:: Extracted entries ::

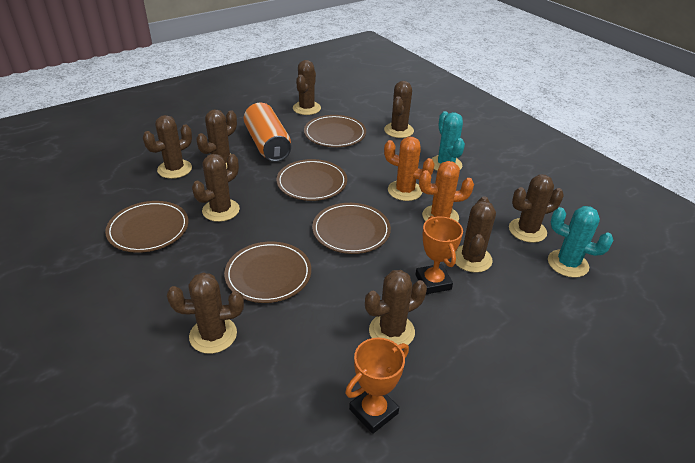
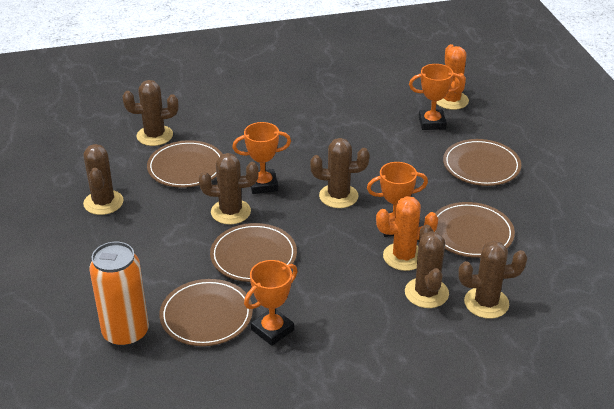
brown cactus: 9 -> 6
orange trophy: 2 -> 4
turquoise cactus: 2 -> 0

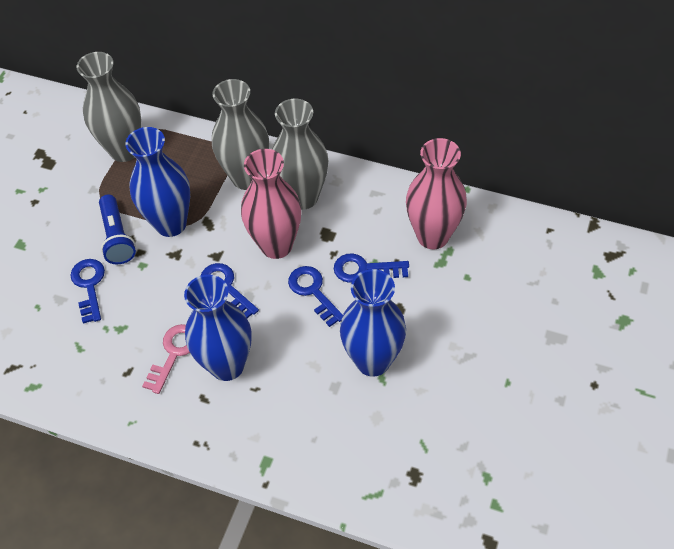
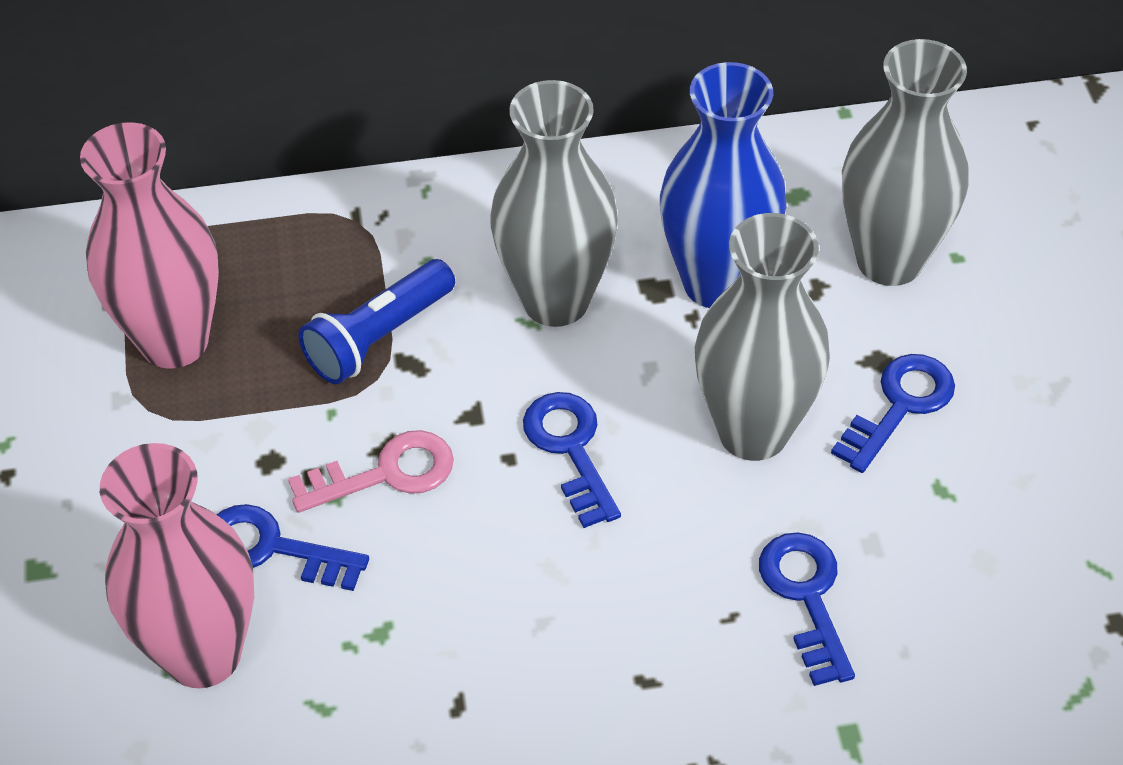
blue vase: 3 -> 1

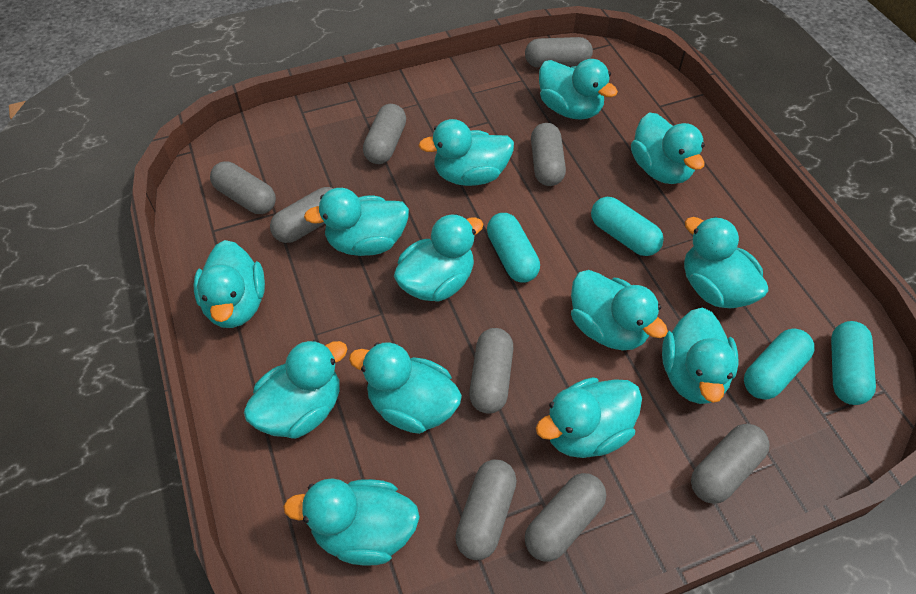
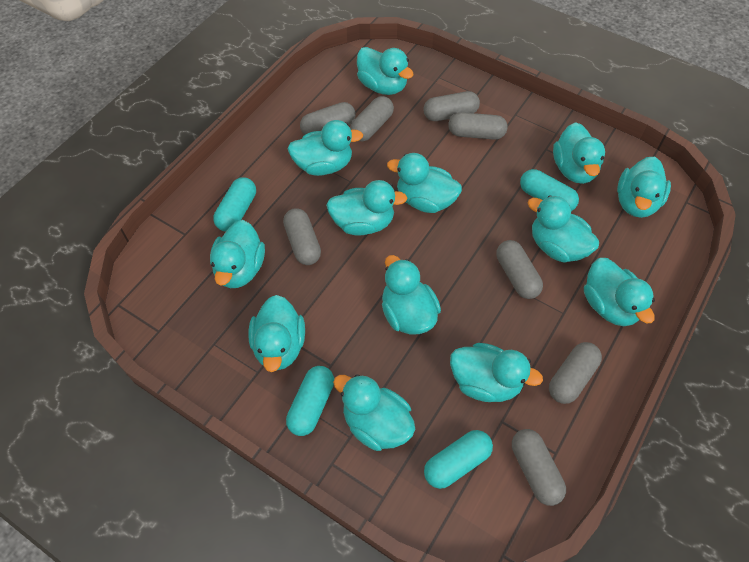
grey capsule: 9 -> 8

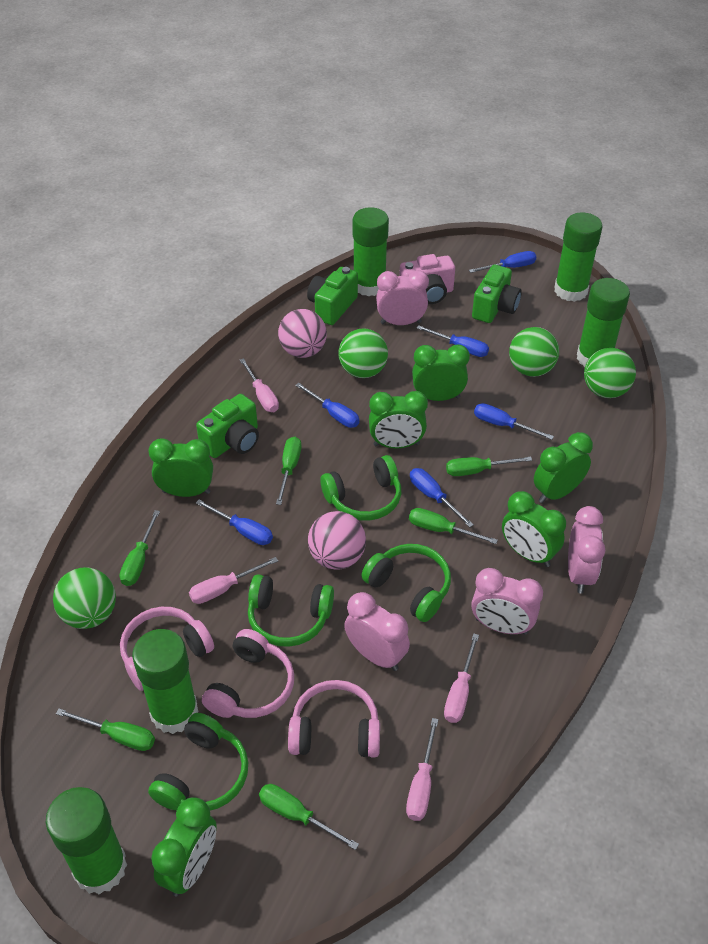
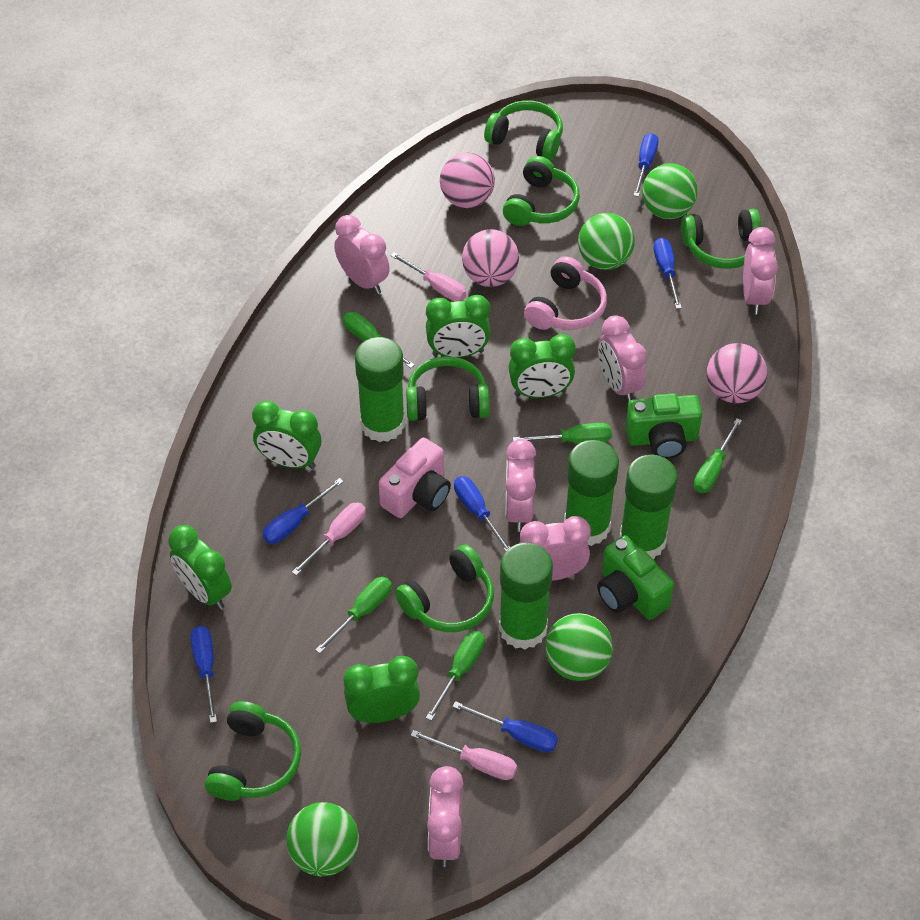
green camera: 3 -> 2
green clock: 6 -> 5
green glue stick: 5 -> 4
green headphones: 4 -> 6
green screwdriver: 6 -> 5
pink ball: 2 -> 3
pink clock: 4 -> 6
pink headphones: 3 -> 1
pink screwdriver: 4 -> 3

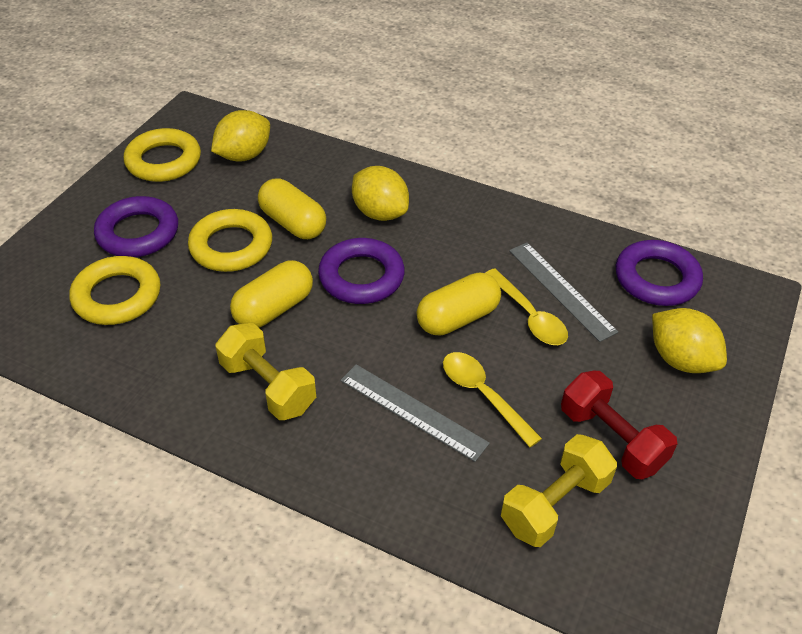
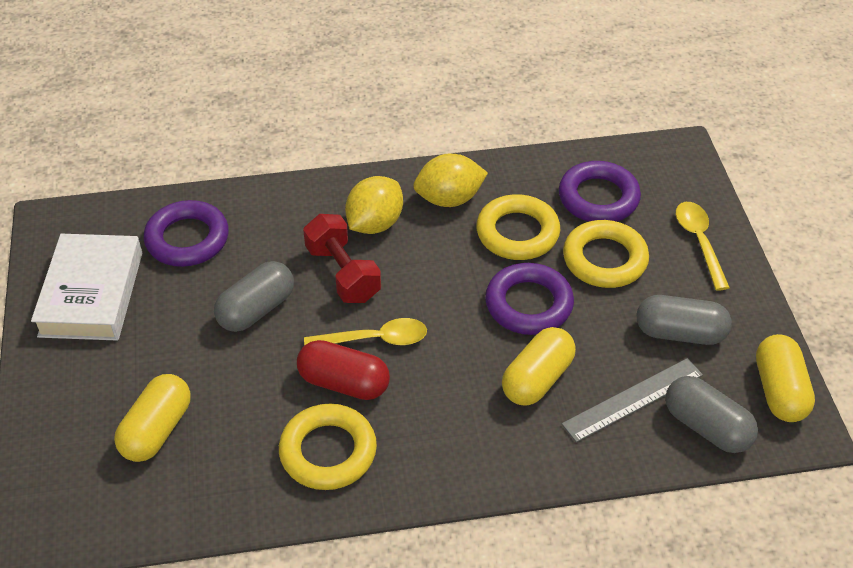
grey capsule: 0 -> 3
grey ruler: 2 -> 1
red capsule: 0 -> 1
white book: 0 -> 1
yellow dumbbell: 2 -> 0
yellow lemon: 3 -> 2

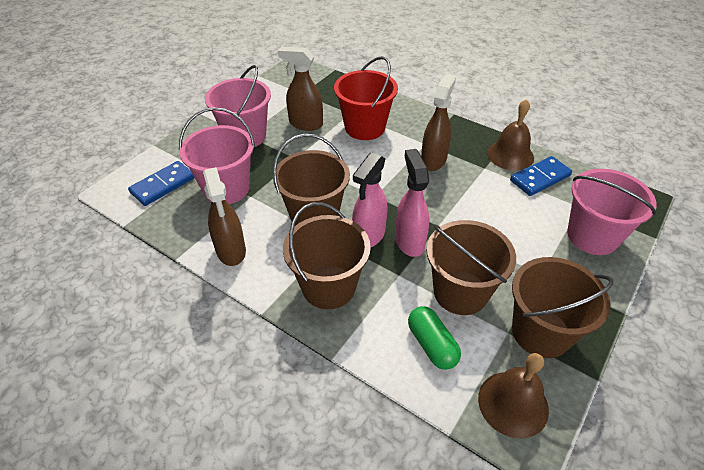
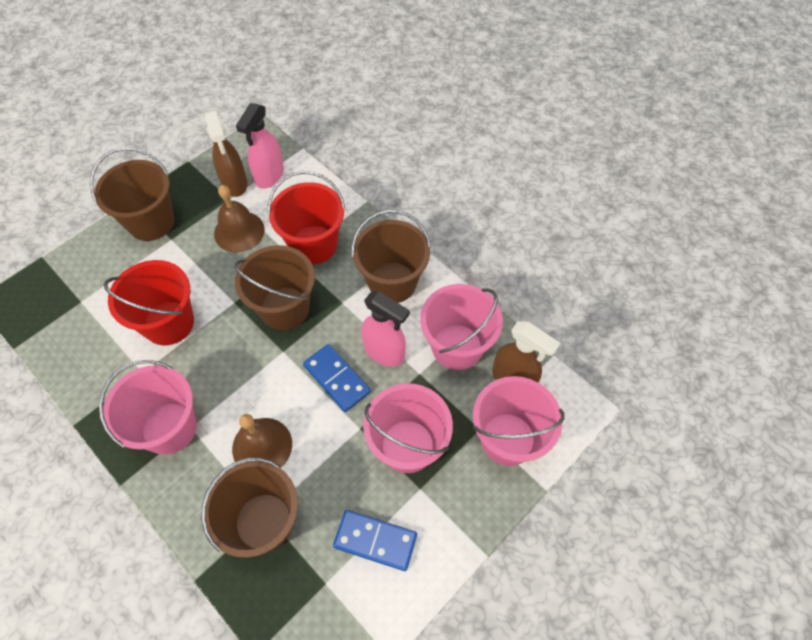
brown spray bottle: 3 -> 2
green capsule: 1 -> 0
pink bucket: 3 -> 4
red bucket: 1 -> 2

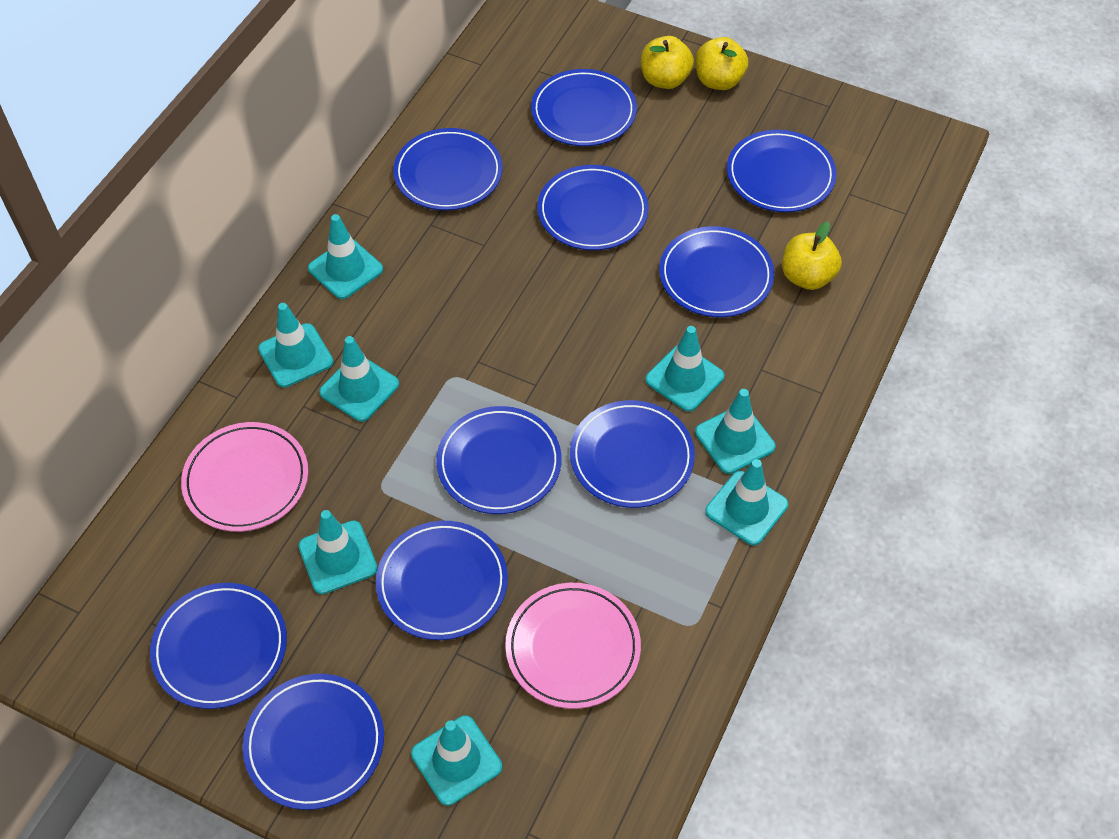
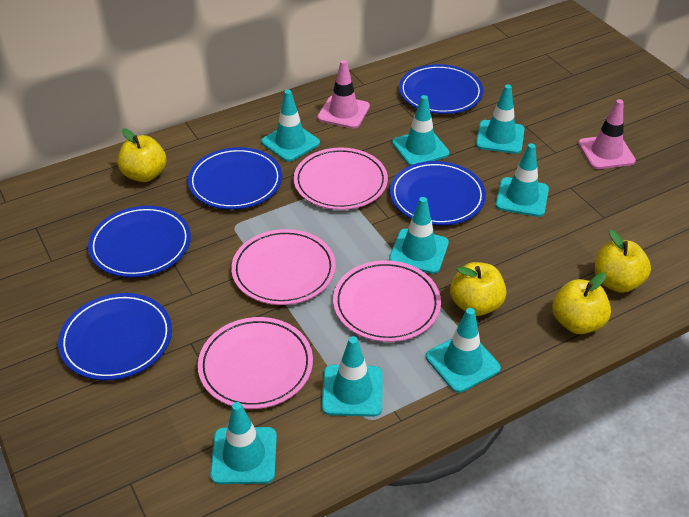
blue plate: 10 -> 5
pink plate: 2 -> 4
pink traffic cone: 0 -> 2
yellow apple: 3 -> 4

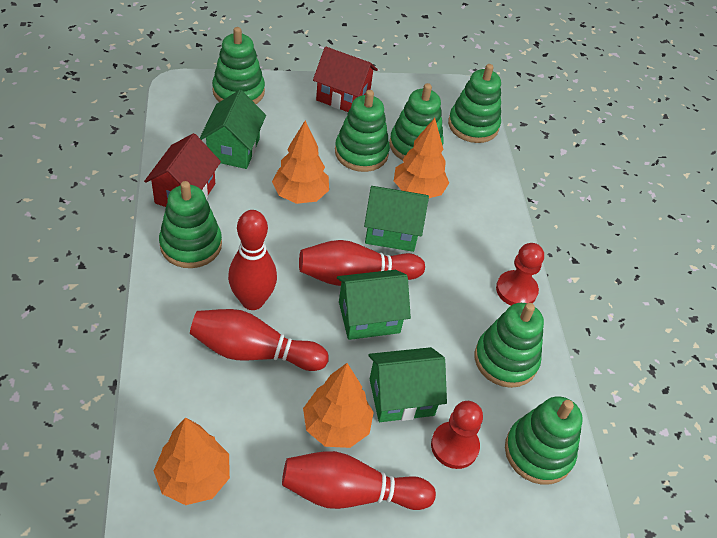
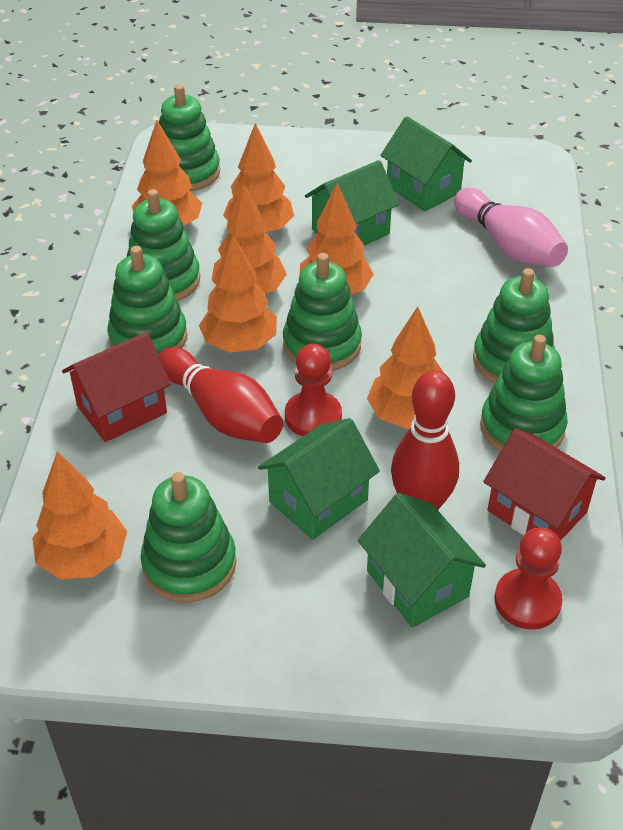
orange tree: 4 -> 7
pink bowling pin: 0 -> 1
red bowling pin: 4 -> 2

:::

**Work required**
Reproduce exactly, and only, the lines from the one containing "red bucket: 1 -> 2" through the last line of the records above, both included, leaving out any pictures.

**Response area**
red bucket: 1 -> 2

blue plate: 10 -> 5
pink plate: 2 -> 4
pink traffic cone: 0 -> 2
yellow apple: 3 -> 4

orange tree: 4 -> 7
pink bowling pin: 0 -> 1
red bowling pin: 4 -> 2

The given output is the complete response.